■ Task to carry out ■
Return, with both end lines included, exactly what the data below holds from the line with "(517, 246) = (692, 289): black" through the line with "(496, 123) = (138, 322): orange", though not the pictures.

■ Records for processing ■
........
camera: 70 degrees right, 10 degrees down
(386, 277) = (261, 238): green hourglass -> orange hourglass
........
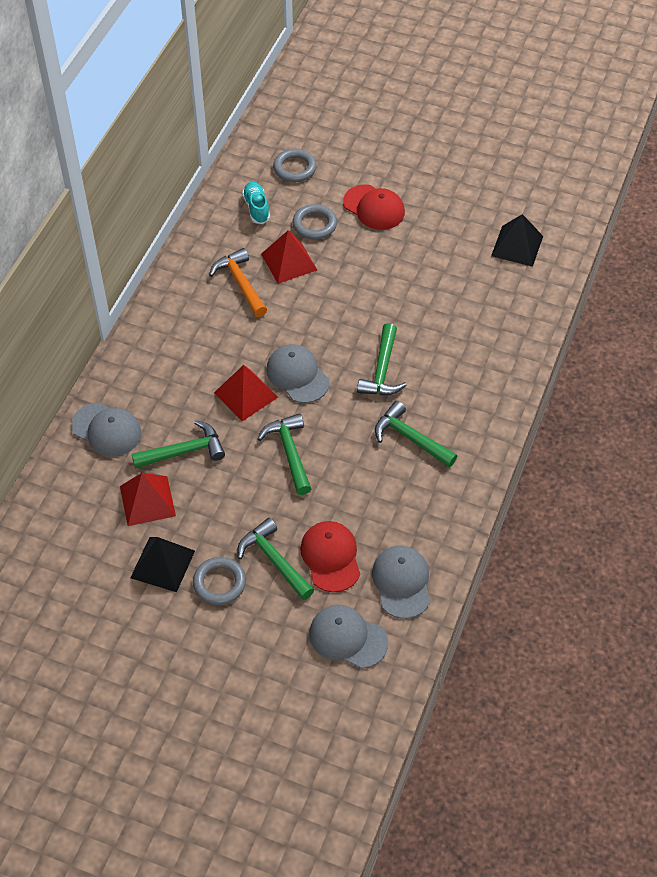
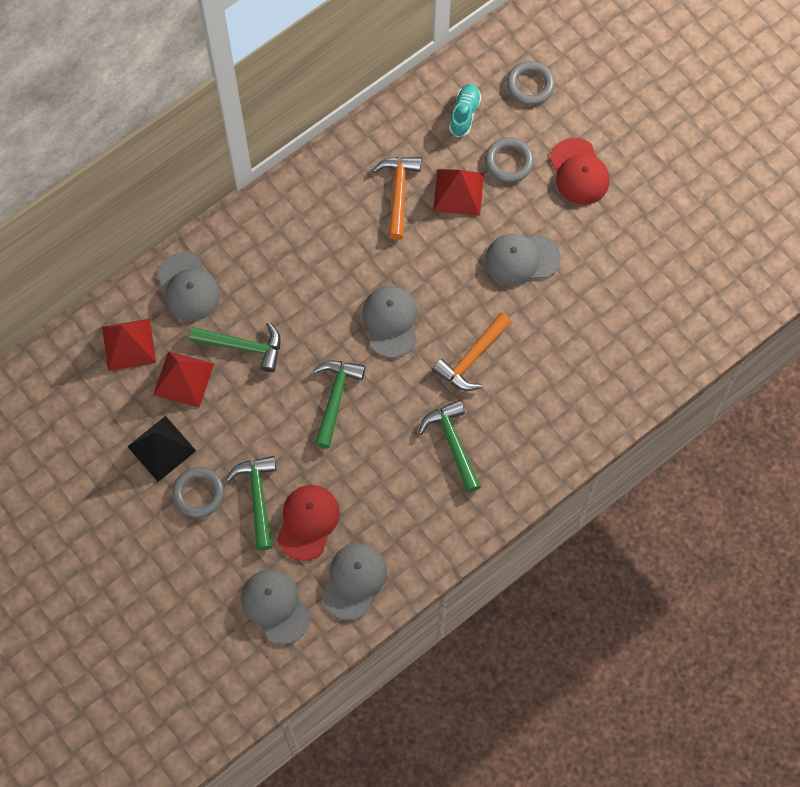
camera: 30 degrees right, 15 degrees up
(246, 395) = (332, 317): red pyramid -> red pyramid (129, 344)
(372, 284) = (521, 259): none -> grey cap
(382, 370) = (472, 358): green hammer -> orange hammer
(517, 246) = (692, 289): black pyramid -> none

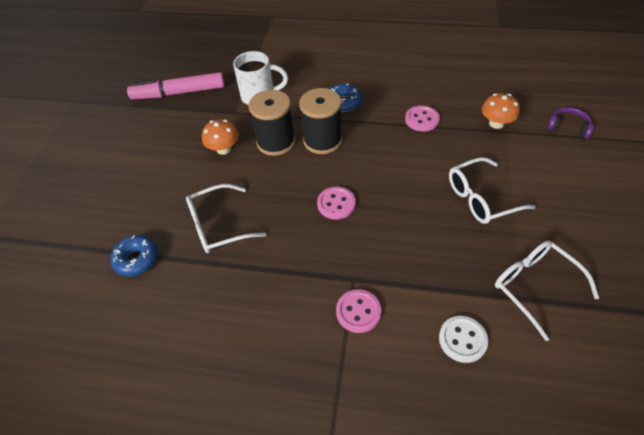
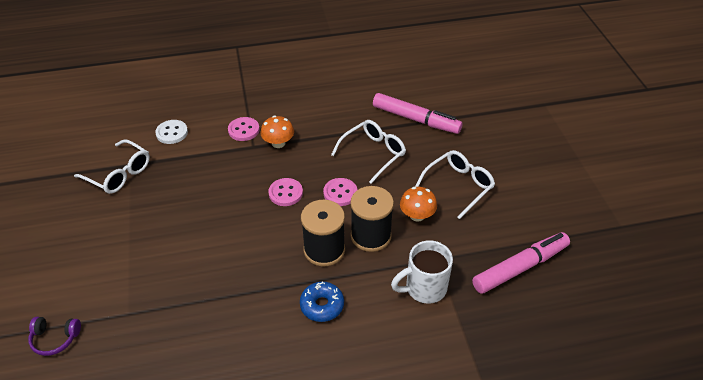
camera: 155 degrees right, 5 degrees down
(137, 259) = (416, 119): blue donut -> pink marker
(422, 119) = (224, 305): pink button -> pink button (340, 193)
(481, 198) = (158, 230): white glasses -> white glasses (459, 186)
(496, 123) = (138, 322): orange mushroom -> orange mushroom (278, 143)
........
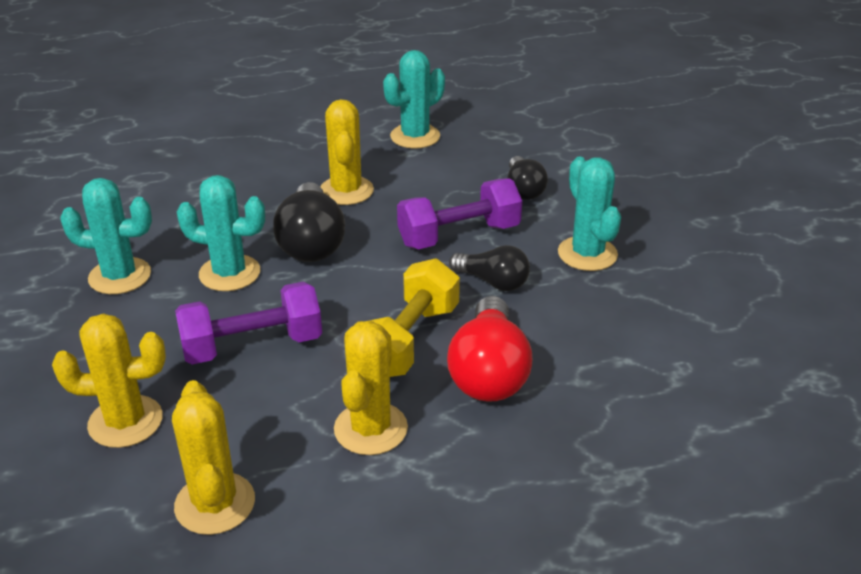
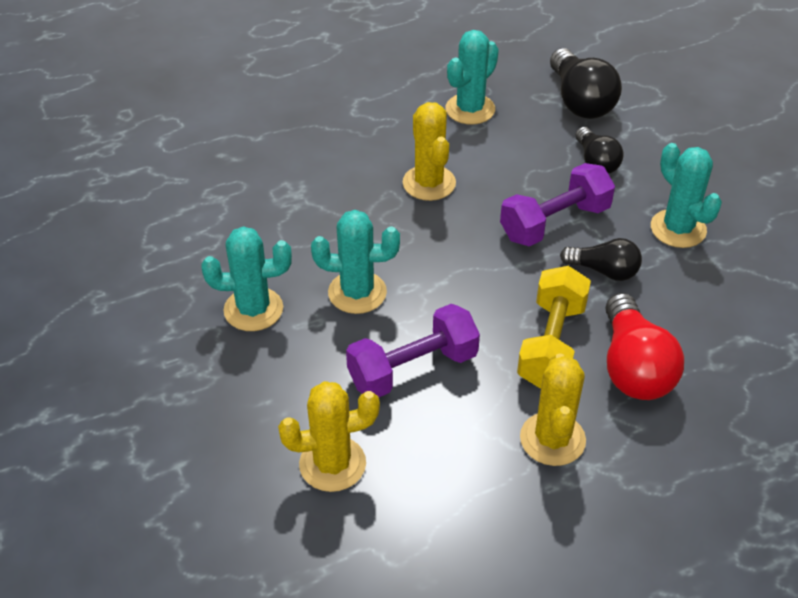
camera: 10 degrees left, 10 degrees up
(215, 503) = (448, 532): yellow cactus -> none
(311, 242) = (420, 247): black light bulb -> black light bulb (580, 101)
........
■ Answer to the exercise ■
(517, 246) = (692, 289): black pyramid -> none

camera: 155 degrees right, 5 degrees down
(137, 259) = (416, 119): blue donut -> pink marker
(422, 119) = (224, 305): pink button -> pink button (340, 193)
(481, 198) = (158, 230): white glasses -> white glasses (459, 186)
(496, 123) = (138, 322): orange mushroom -> orange mushroom (278, 143)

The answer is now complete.